Task to complete: In the records below, find the line containing "- appeared: despertador/negro 160 272", then print it and every following line exactly, through the last, without pictures.

(Object correspondence data)

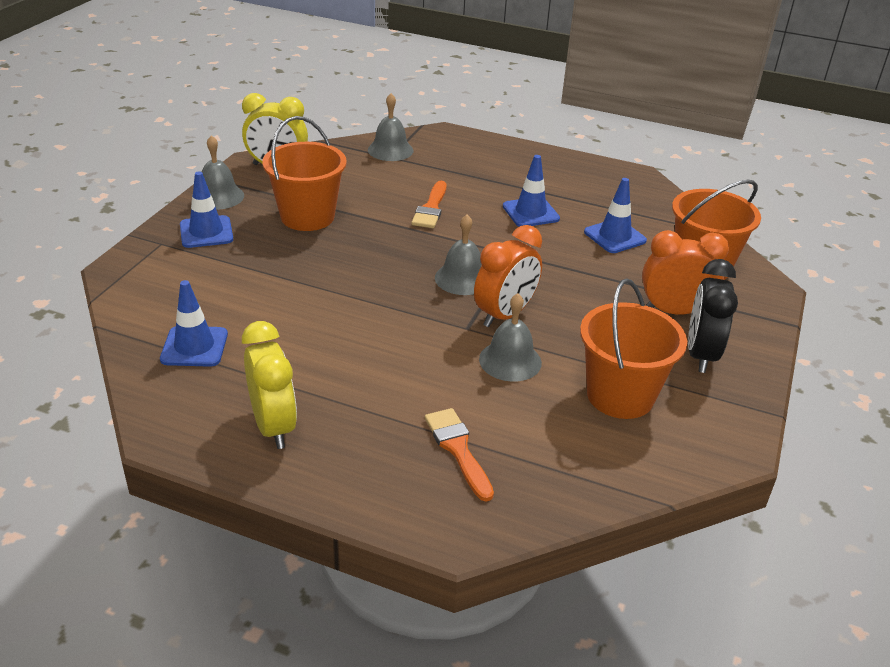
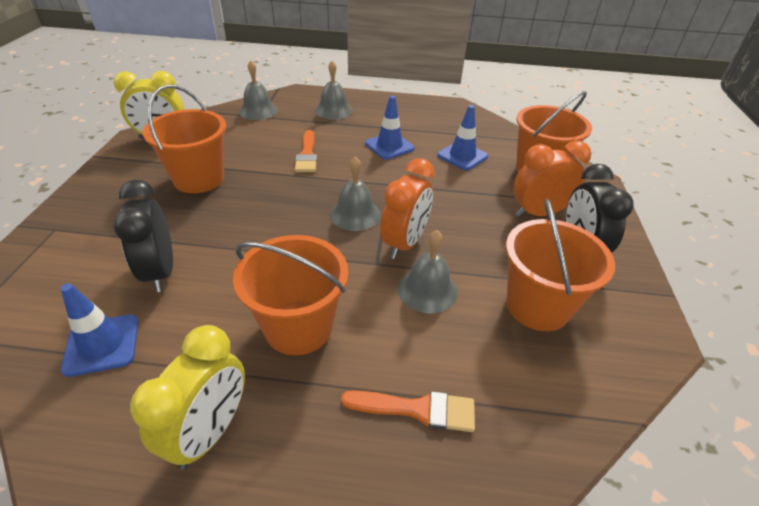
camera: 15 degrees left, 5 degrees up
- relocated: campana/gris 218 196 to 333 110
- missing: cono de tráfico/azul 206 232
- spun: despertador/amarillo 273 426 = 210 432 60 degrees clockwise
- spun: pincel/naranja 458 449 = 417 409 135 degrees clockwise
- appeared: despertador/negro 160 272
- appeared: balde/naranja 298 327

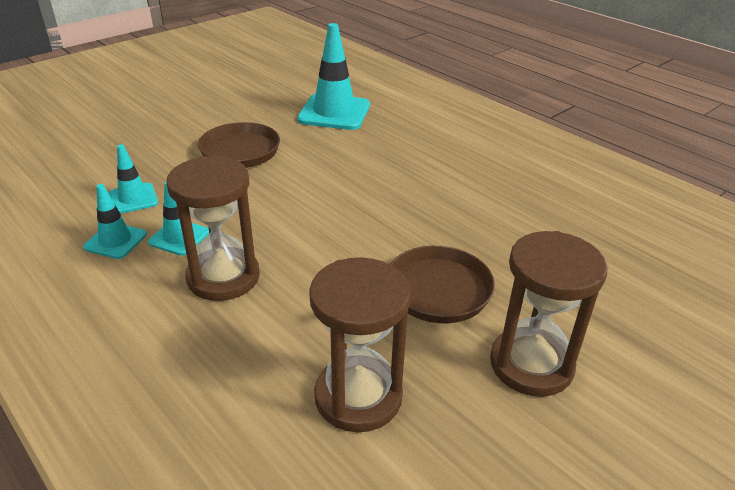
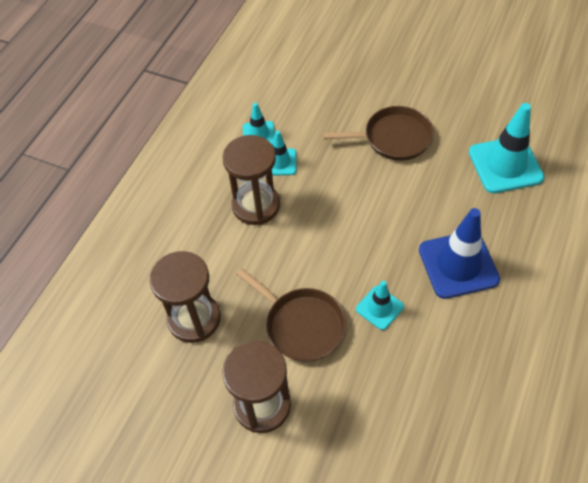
camera: 70 degrees right, 20 degrees up
- relocated: cono de tráfico/turquesa 133 198 to 379 308
- appeared: cono de tráfico/azul 458 264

Expected answer:
- appeared: despertador/negro 160 272
- appeared: balde/naranja 298 327

camera: 70 degrees right, 20 degrees up
- relocated: cono de tráfico/turquesa 133 198 to 379 308
- appeared: cono de tráfico/azul 458 264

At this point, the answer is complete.